◆ **ASSIGNMENT**
Copy each record exactly as it reads, leaving out any pictures it holds.

◆ **AVAILABLE DATA**
★ ★ ★ ★
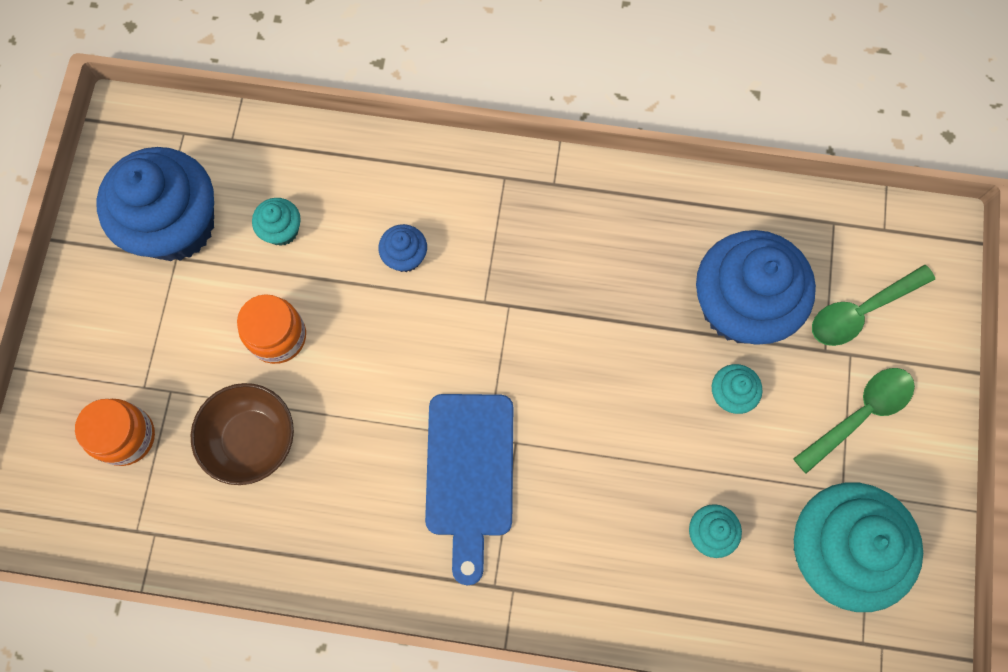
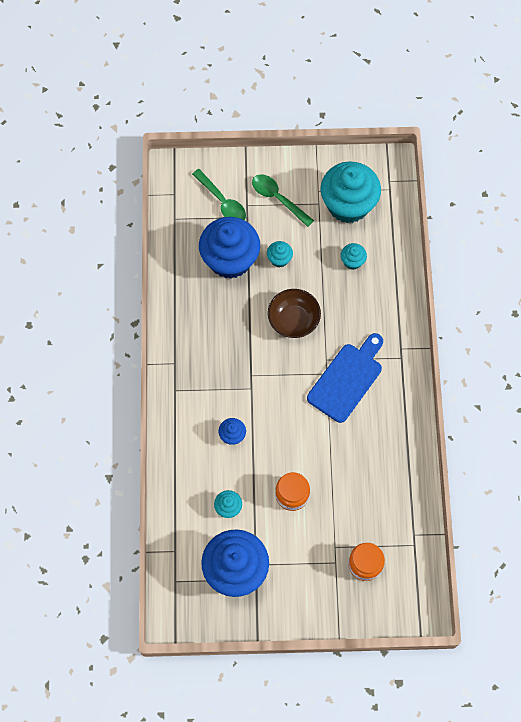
camera: 100 degrees left, 5 degrees down
(251, 439) = (352, 495): brown bowl -> brown bowl (293, 320)
(469, 473) = (347, 379): blue cutting board -> blue cutting board turned 45 degrees counterclockwise

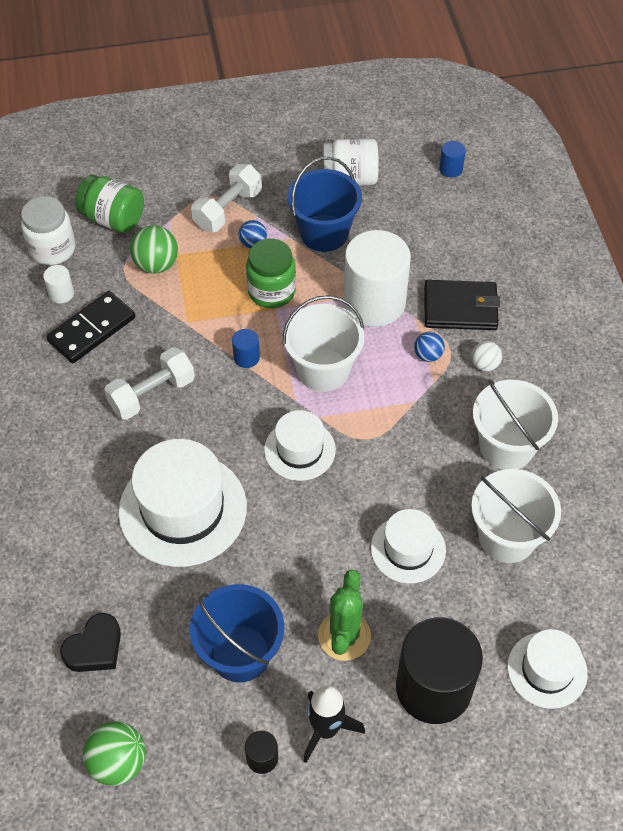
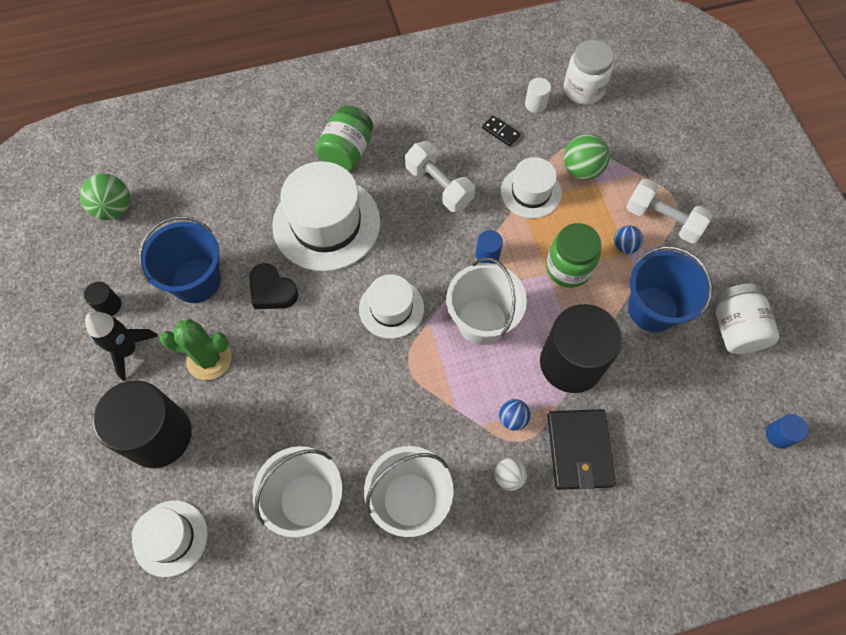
camera: 85 degrees right, 10 degrees up
(92, 329) = (501, 132): black domino -> black domino, size x0.49
(95, 648) = (204, 180): black heart -> black heart (272, 291)
(113, 219) = (628, 129): green jar -> green jar (347, 152)
(374, 303) = (571, 363): white cylinder -> black cylinder
(408, 549) = (292, 408): white hat -> white hat (531, 192)

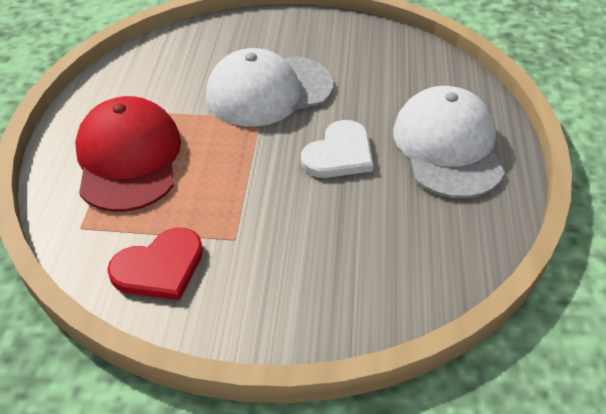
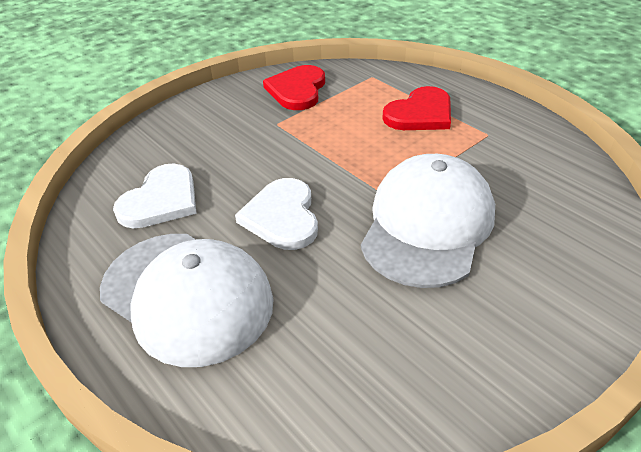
camera: 135 degrees right, 5 degrees down
(129, 158) = (420, 113): red cap -> red heart
(406, 229) = (161, 200): none -> white heart

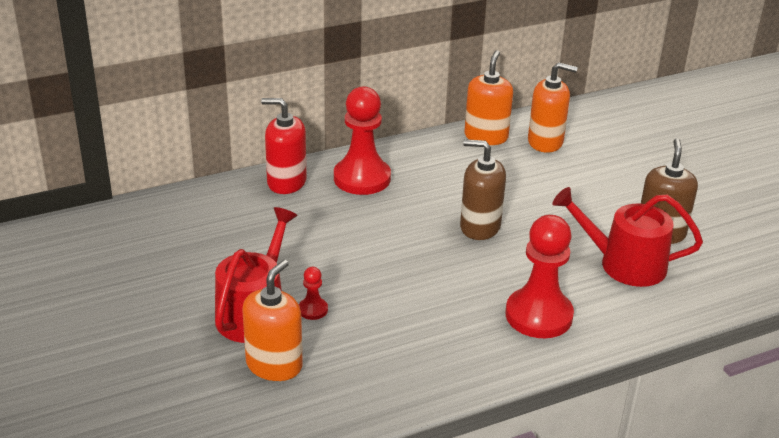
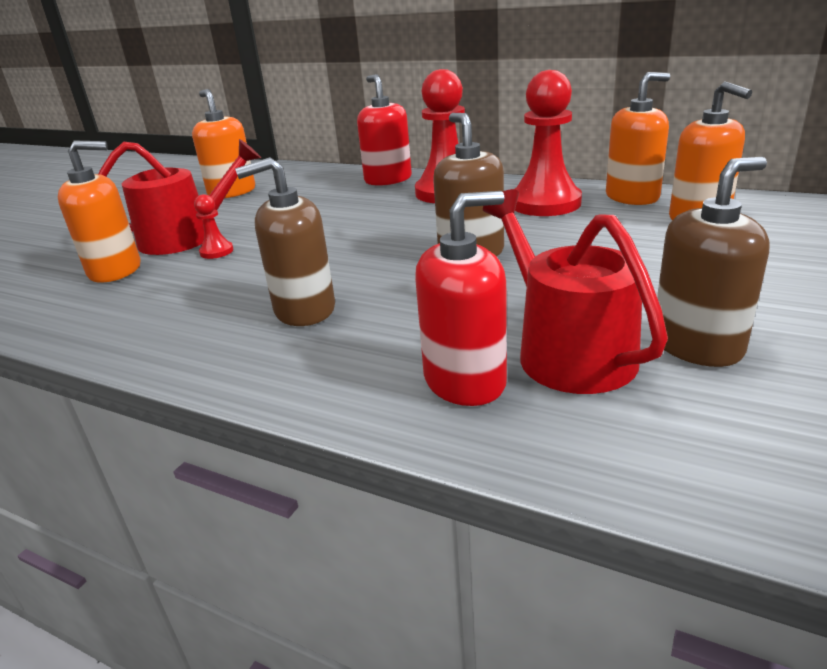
camera: 55 degrees right, 5 degrees down
(171, 253) = (232, 192): none -> orange soap dispenser
(471, 314) = (304, 310): none -> brown soap dispenser
(538, 315) = (356, 344): red pawn -> red pawn (545, 203)
(614, 303) = (465, 381): none -> red soap dispenser

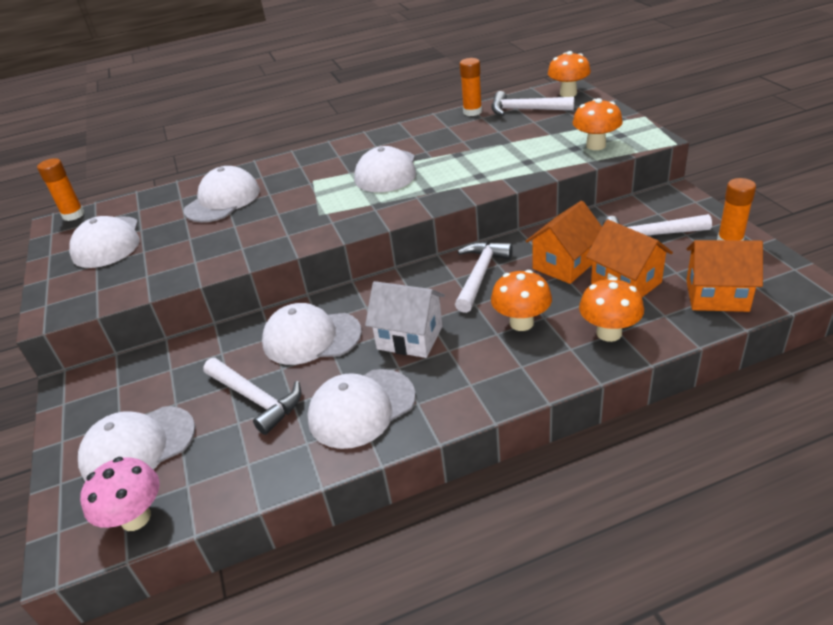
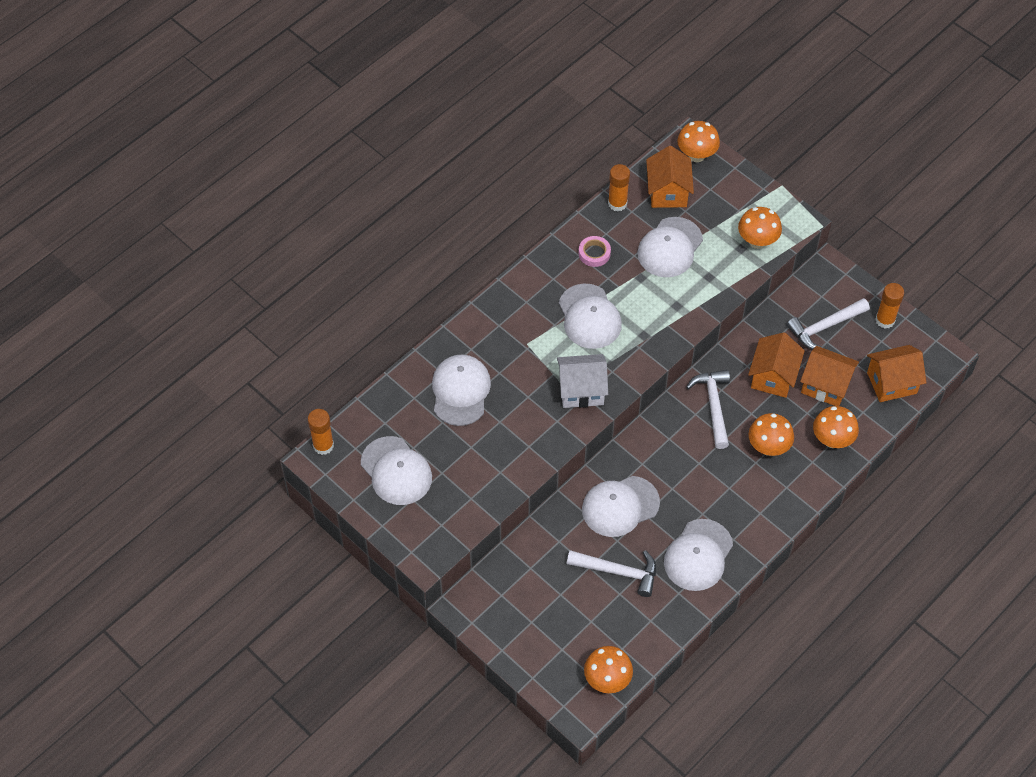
camera: 30 degrees left, 20 degrees up
(136, 518) = (607, 680): pink mushroom -> orange mushroom
(138, 447) = (564, 635): white cap -> white cap (670, 248)
(410, 337) = (695, 484): white house -> white house (581, 390)
(426, 136) = (594, 253): none -> pink tape
(525, 110) = (668, 192): white hammer -> orange house

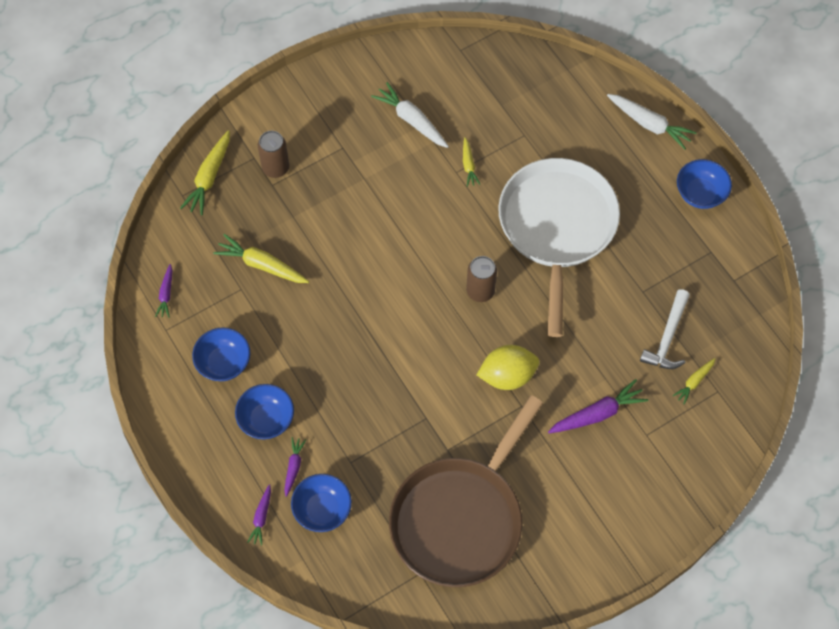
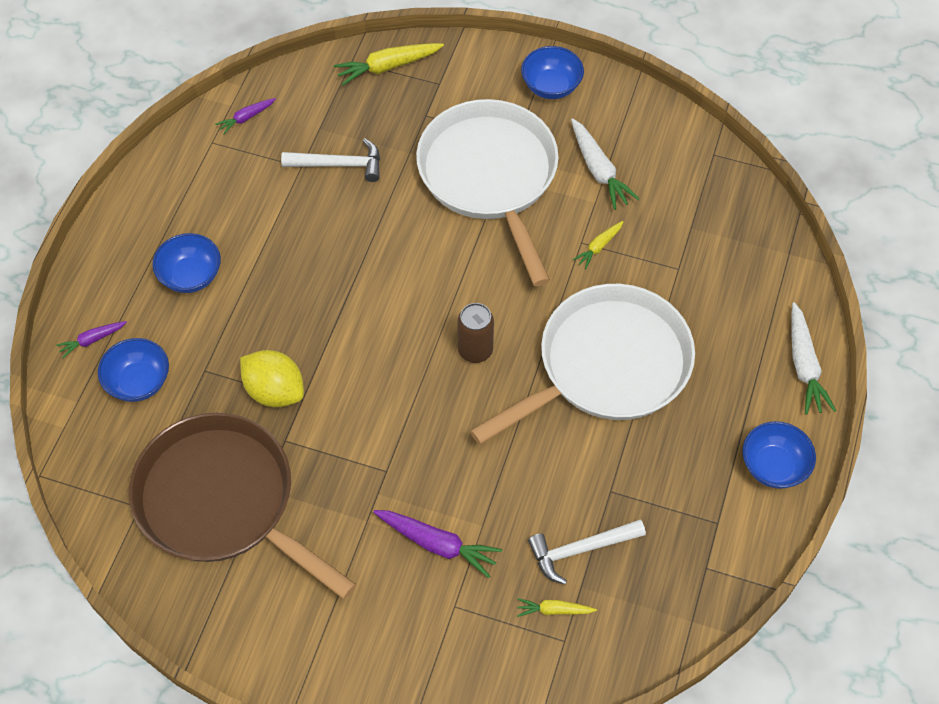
camera: 50 degrees right, 5 degrees down
(224, 363) = (218, 205): blue bowl -> blue bowl (551, 86)
(262, 265) = (339, 164): yellow carrot -> white hammer
(276, 168) = (445, 106): brown can -> none
(293, 467) = (161, 330): purple carrot -> none
(358, 184) = (490, 176): none -> white pan
(411, 120) = (599, 170): white carrot -> white carrot turned 150 degrees clockwise
(460, 518) = (222, 501): brown pan -> brown pan turned 45 degrees clockwise
(507, 375) = (407, 436): yellow lemon -> yellow lemon (275, 391)

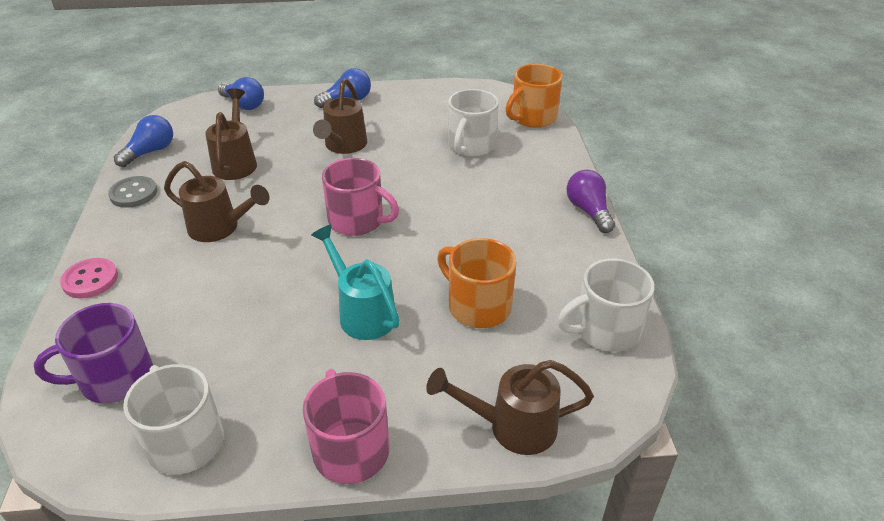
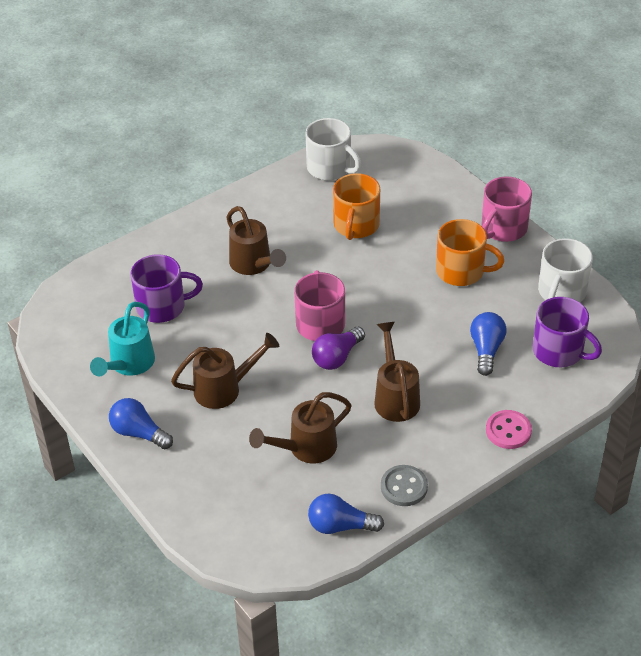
camera: 120 degrees left, 5 degrees up
(243, 104) = (204, 514): blue light bulb -> blue light bulb (486, 350)
(362, 313) = (408, 273): turquoise watering can -> turquoise watering can (129, 364)
(471, 146) = (162, 306): white mug -> purple mug
(512, 426) = (433, 179): brown watering can -> brown watering can (253, 264)
(532, 118) = (84, 287): orange mug -> orange mug (461, 271)
(588, 211) = (209, 210): purple light bulb -> purple light bulb (337, 357)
★ ★ ★ ★
◆ **REPLY TO THE EXERCISE**
camera: 100 degrees left, 5 degrees down
(251, 439) = (352, 495): brown bowl -> brown bowl (293, 320)
(469, 473) = (347, 379): blue cutting board -> blue cutting board turned 45 degrees counterclockwise

camera: 85 degrees right, 10 degrees up
(92, 329) = (501, 132): black domino -> black domino, size x0.49
(95, 648) = (204, 180): black heart -> black heart (272, 291)
(113, 219) = (628, 129): green jar -> green jar (347, 152)
(374, 303) = (571, 363): white cylinder -> black cylinder
(408, 549) = (292, 408): white hat -> white hat (531, 192)

camera: 135 degrees right, 5 degrees down
(129, 158) = (420, 113): red cap -> red heart
(406, 229) = (161, 200): none -> white heart

camera: 55 degrees right, 5 degrees down
(171, 253) = (232, 192): none -> orange soap dispenser
(471, 314) = (304, 310): none -> brown soap dispenser
(538, 315) = (356, 344): red pawn -> red pawn (545, 203)
(614, 303) = (465, 381): none -> red soap dispenser

camera: 30 degrees left, 20 degrees up
(136, 518) = (607, 680): pink mushroom -> orange mushroom
(138, 447) = (564, 635): white cap -> white cap (670, 248)
(410, 337) = (695, 484): white house -> white house (581, 390)
(426, 136) = (594, 253): none -> pink tape
(525, 110) = (668, 192): white hammer -> orange house

camera: 50 degrees right, 5 degrees down
(224, 363) = (218, 205): blue bowl -> blue bowl (551, 86)
(262, 265) = (339, 164): yellow carrot -> white hammer
(276, 168) = (445, 106): brown can -> none
(293, 467) = (161, 330): purple carrot -> none
(358, 184) = (490, 176): none -> white pan
(411, 120) = (599, 170): white carrot -> white carrot turned 150 degrees clockwise
(460, 518) = (222, 501): brown pan -> brown pan turned 45 degrees clockwise
(507, 375) = (407, 436): yellow lemon -> yellow lemon (275, 391)

camera: 120 degrees left, 5 degrees up
(243, 104) = (204, 514): blue light bulb -> blue light bulb (486, 350)
(362, 313) = (408, 273): turquoise watering can -> turquoise watering can (129, 364)
(471, 146) = (162, 306): white mug -> purple mug
(512, 426) = (433, 179): brown watering can -> brown watering can (253, 264)
(532, 118) = (84, 287): orange mug -> orange mug (461, 271)
(588, 211) = (209, 210): purple light bulb -> purple light bulb (337, 357)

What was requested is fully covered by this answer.